**EXERCISE DESCRIPTION**: Every entry should be reproduced precisely, with each picture left out.

**DATASET CONTENT**:

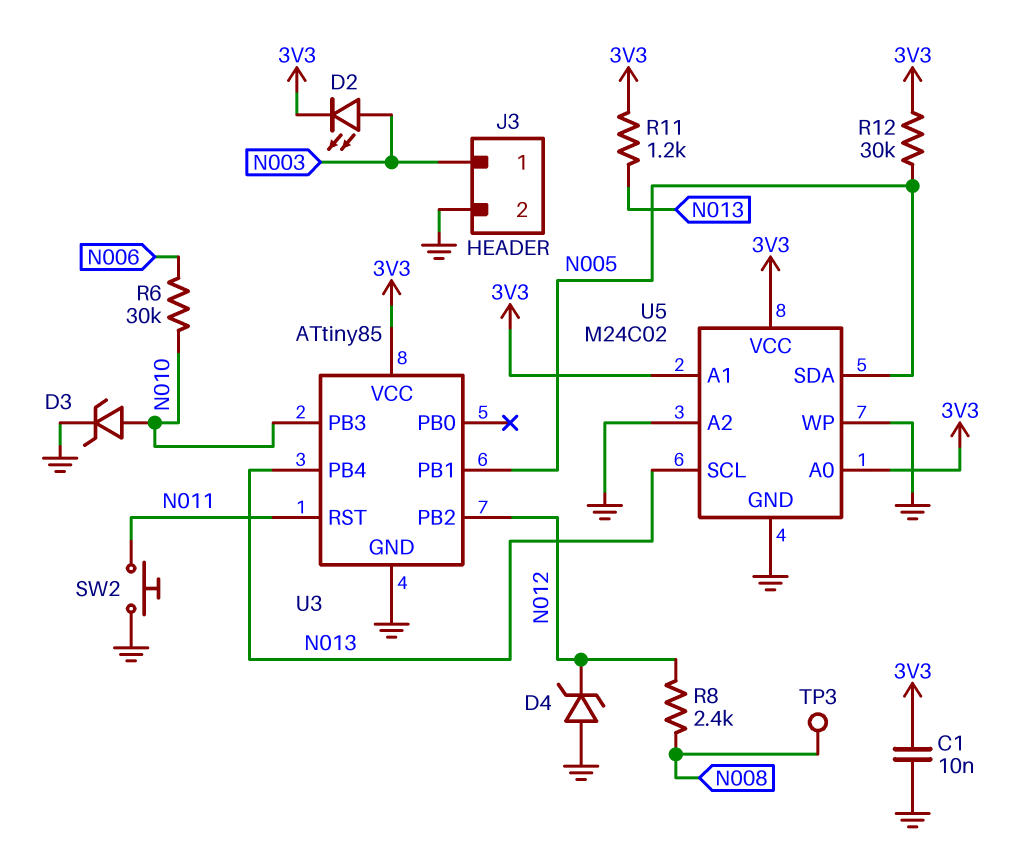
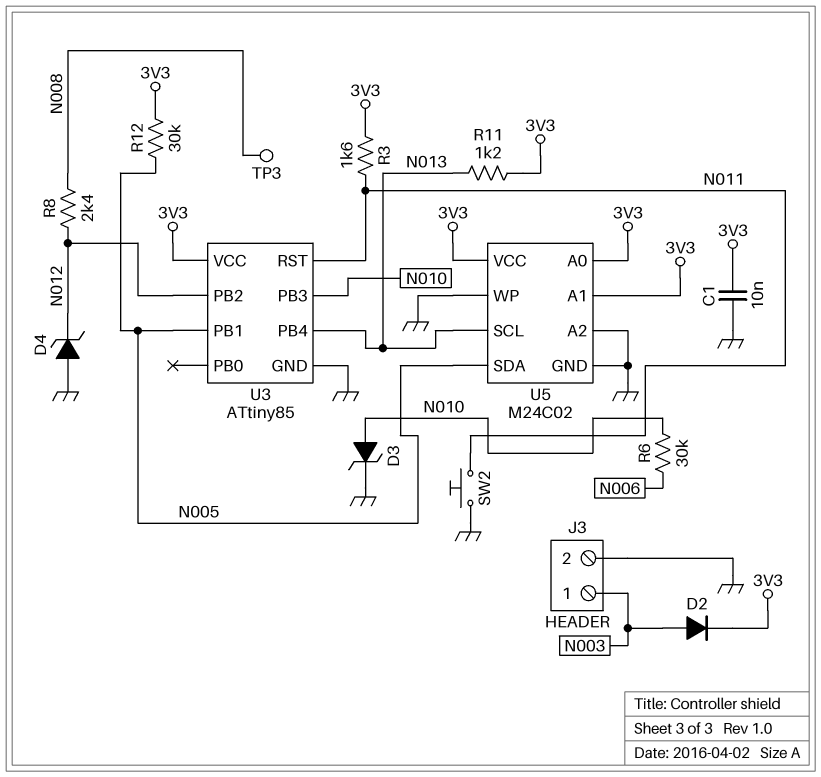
D2: LED (A N003, K 3V3) -> diode (A N003, K 3V3)
R3: none -> 1.6k (3V3, N011)

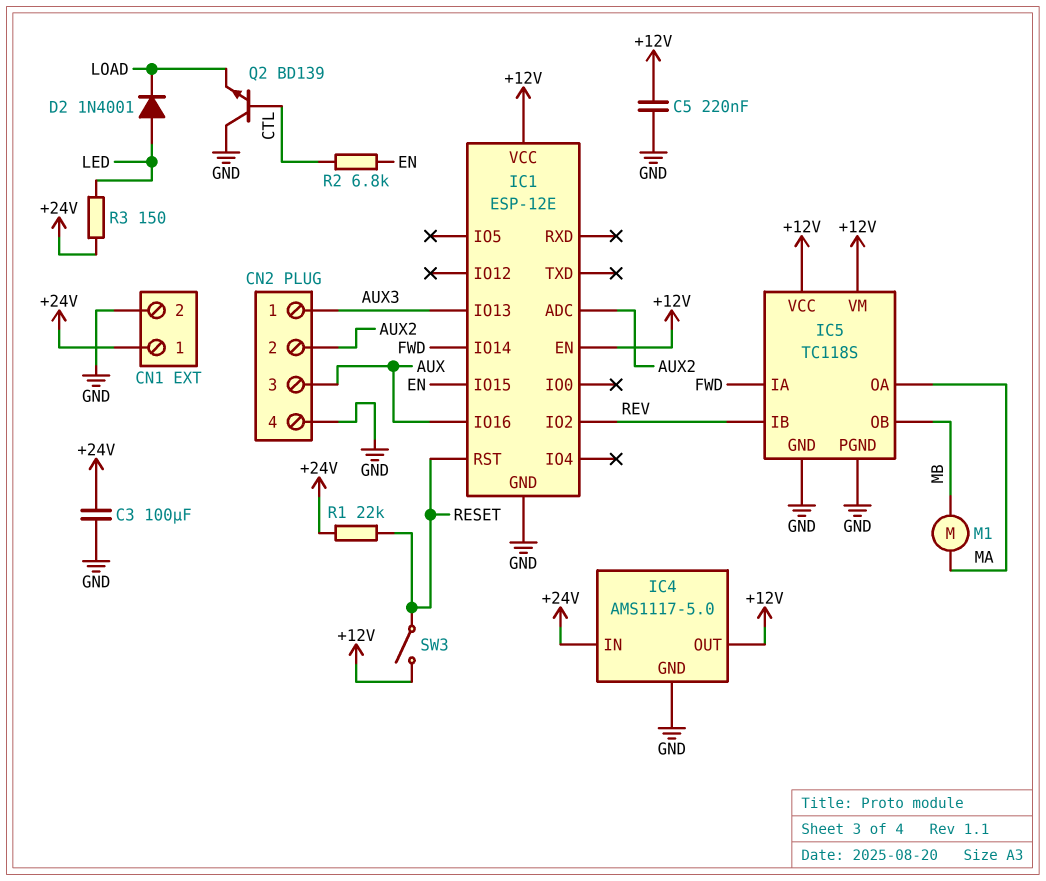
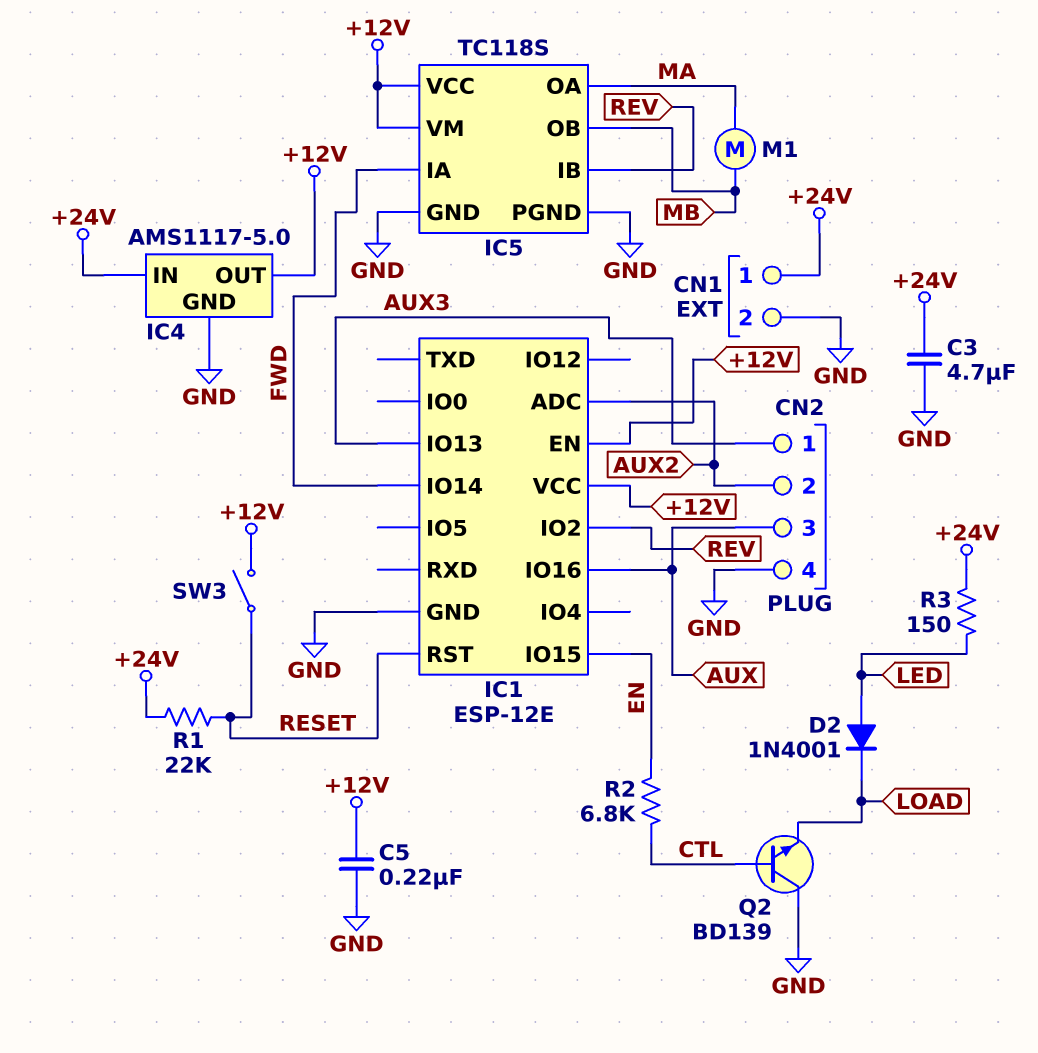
C3: 100uF (+24V, GND) -> 4.7uF (+24V, GND)

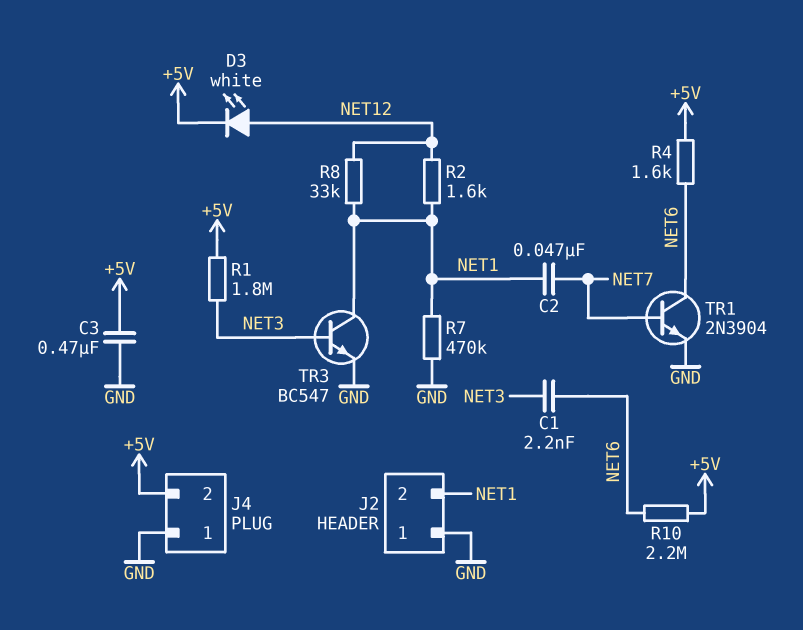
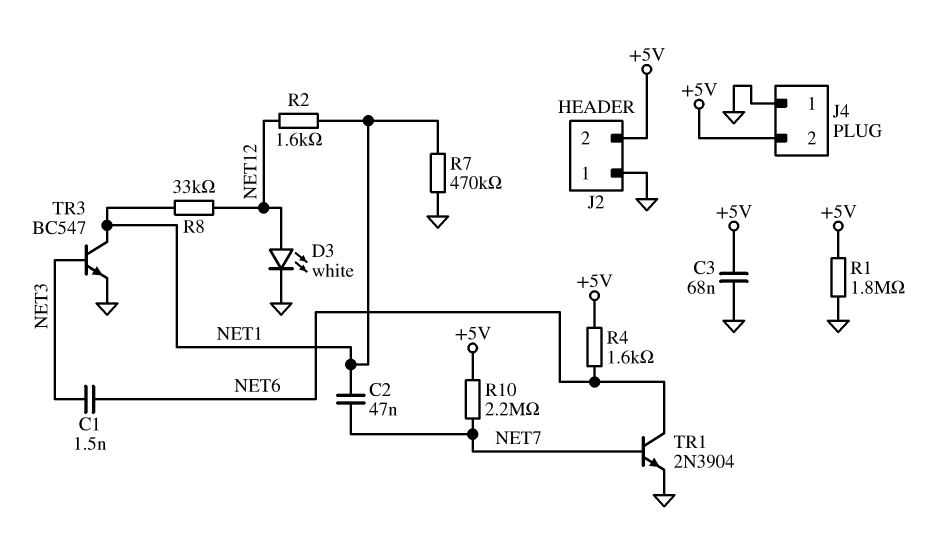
C1: 2.2nF (NET3, NET6) -> 1.5nF (NET3, NET6)
C3: 470nF (+5V, GND) -> 68nF (+5V, GND)
D3: LED white (A NET12, K +5V) -> LED white (A NET12, K GND)
J2 pin 2: NET1 -> +5V
R1: 1.8M (+5V, NET3) -> 1.8M (+5V, GND)
R10: 2.2M (+5V, NET6) -> 2.2M (+5V, NET7)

**SOLUTION BELOW**:
D2: LED (A N003, K 3V3) -> diode (A N003, K 3V3)
R3: none -> 1.6k (3V3, N011)

C3: 100uF (+24V, GND) -> 4.7uF (+24V, GND)

C1: 2.2nF (NET3, NET6) -> 1.5nF (NET3, NET6)
C3: 470nF (+5V, GND) -> 68nF (+5V, GND)
D3: LED white (A NET12, K +5V) -> LED white (A NET12, K GND)
J2 pin 2: NET1 -> +5V
R1: 1.8M (+5V, NET3) -> 1.8M (+5V, GND)
R10: 2.2M (+5V, NET6) -> 2.2M (+5V, NET7)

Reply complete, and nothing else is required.